▶ Task brief: Nothing but an exact copy is asked for: the lines in the material below from the one with "none -> lime brick C5:F5 level 1" through the one with "none -> lime round brick H1 level 2", pictures excluded.

▶ Entries provided:

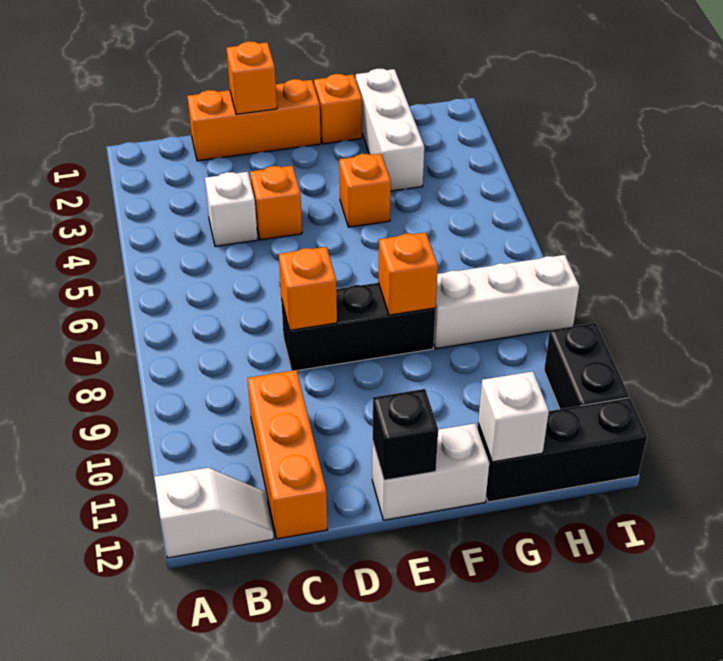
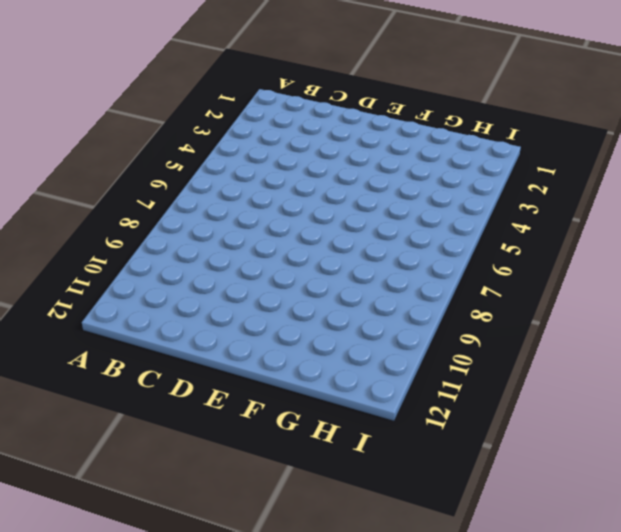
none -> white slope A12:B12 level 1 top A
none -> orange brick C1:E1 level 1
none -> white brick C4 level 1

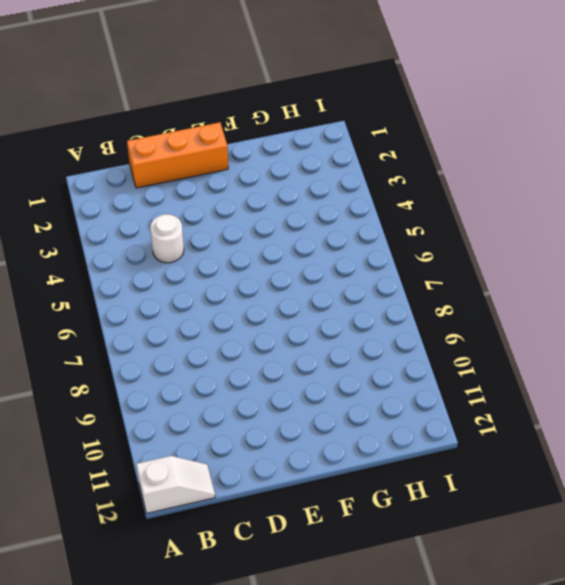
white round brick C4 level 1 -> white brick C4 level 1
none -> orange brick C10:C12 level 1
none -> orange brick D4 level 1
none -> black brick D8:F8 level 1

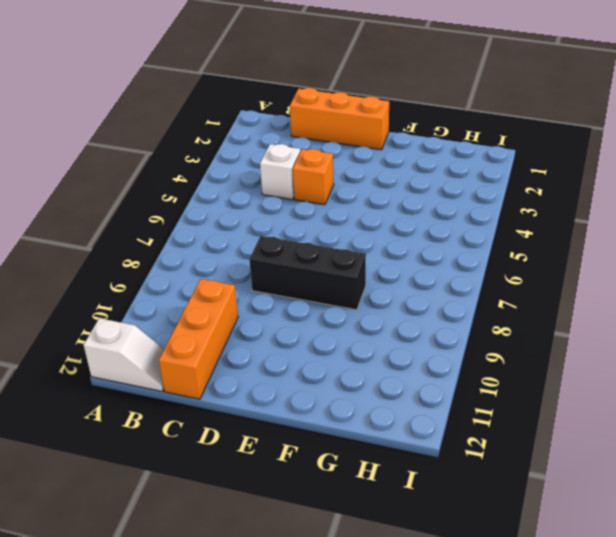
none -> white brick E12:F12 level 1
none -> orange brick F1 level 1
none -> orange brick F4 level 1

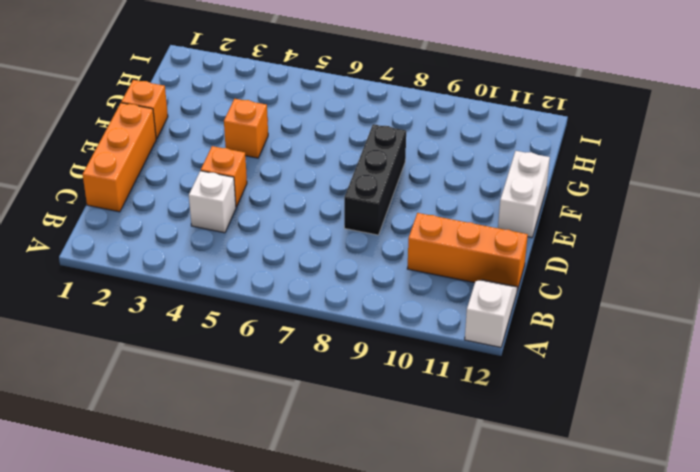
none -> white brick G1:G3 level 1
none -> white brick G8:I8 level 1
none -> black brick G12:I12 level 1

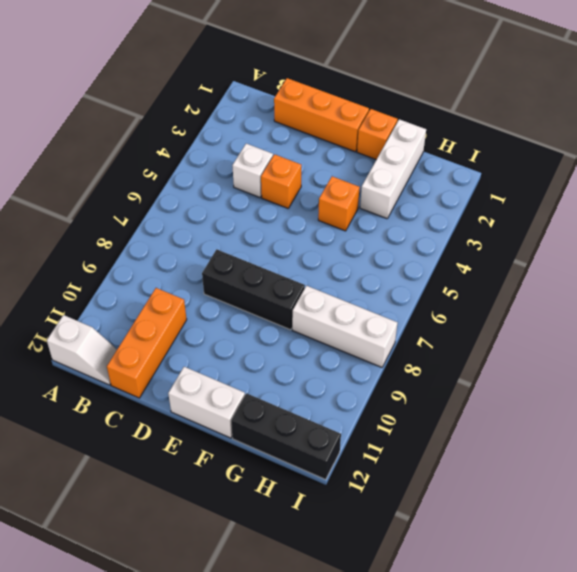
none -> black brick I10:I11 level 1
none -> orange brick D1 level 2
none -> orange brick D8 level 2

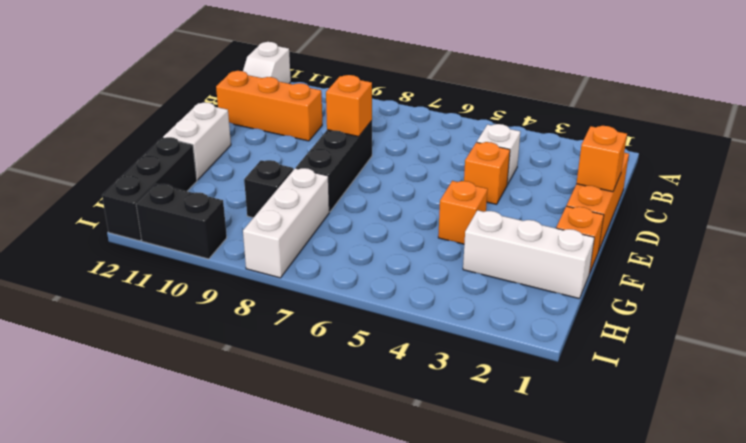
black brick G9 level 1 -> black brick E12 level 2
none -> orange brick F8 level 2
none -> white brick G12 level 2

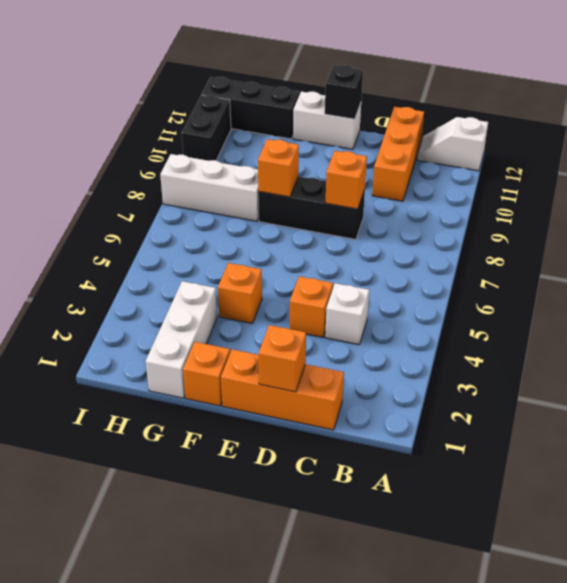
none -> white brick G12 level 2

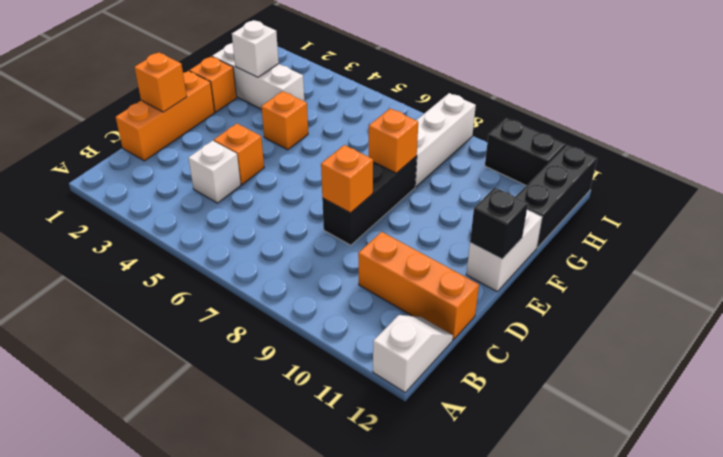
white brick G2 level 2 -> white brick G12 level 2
---
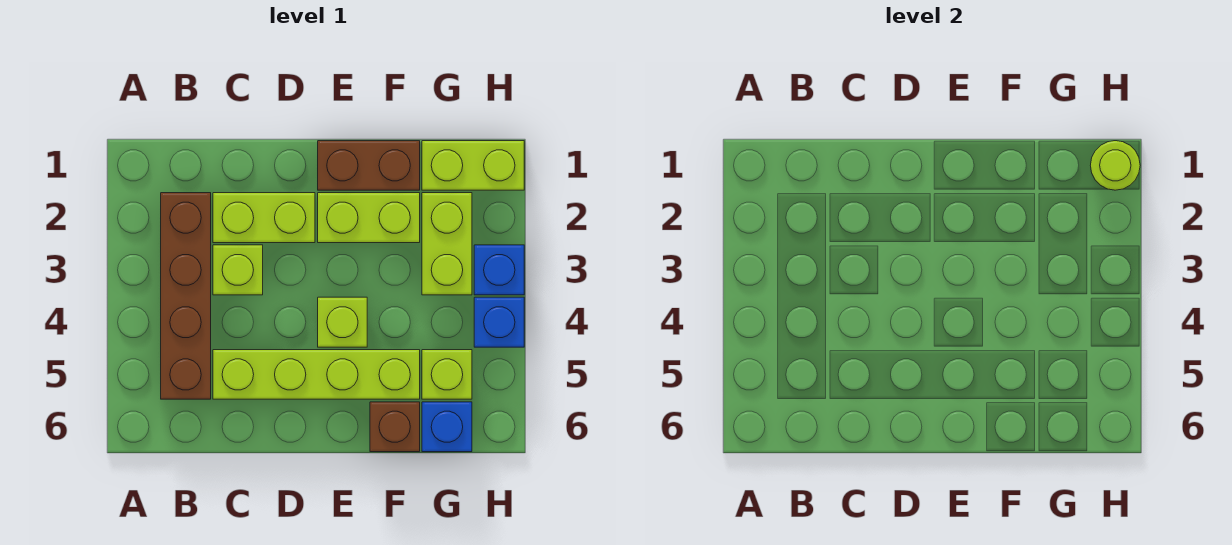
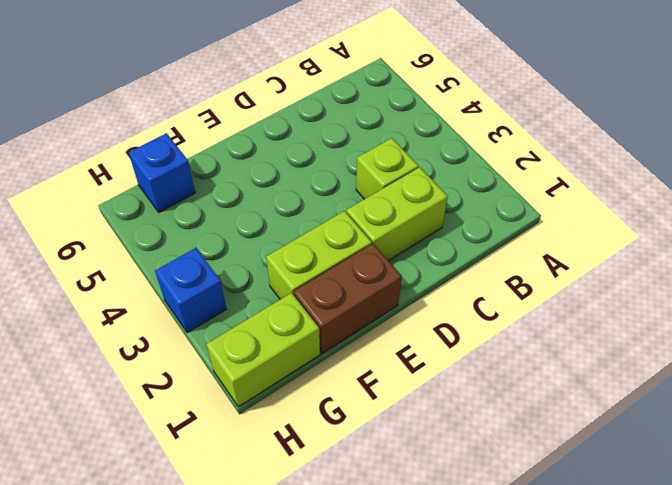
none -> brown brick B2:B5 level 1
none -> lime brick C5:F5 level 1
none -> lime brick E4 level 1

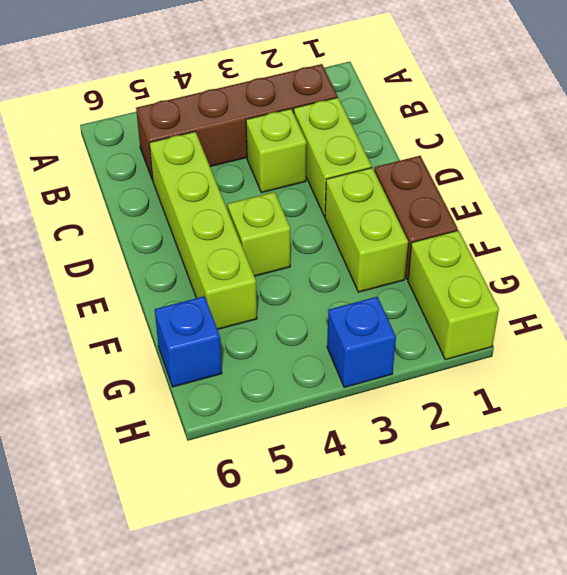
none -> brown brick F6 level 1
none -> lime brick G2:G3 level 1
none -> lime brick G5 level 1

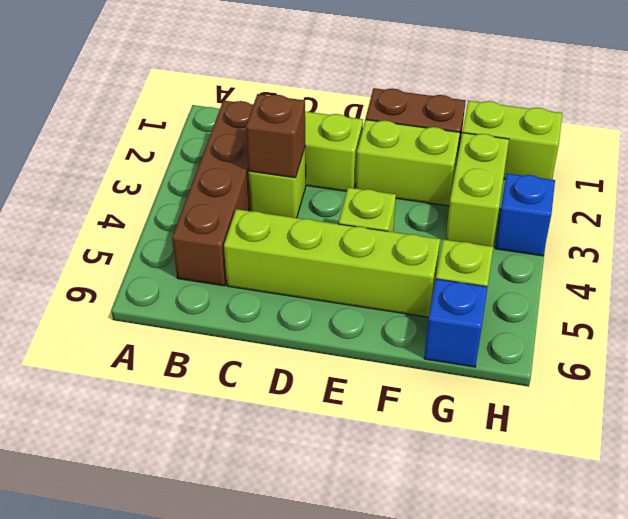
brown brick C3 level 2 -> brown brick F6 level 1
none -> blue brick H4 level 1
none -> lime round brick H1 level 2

▶ Finished task:
none -> lime brick C5:F5 level 1
none -> lime brick E4 level 1

none -> brown brick F6 level 1
none -> lime brick G2:G3 level 1
none -> lime brick G5 level 1

brown brick C3 level 2 -> brown brick F6 level 1
none -> blue brick H4 level 1
none -> lime round brick H1 level 2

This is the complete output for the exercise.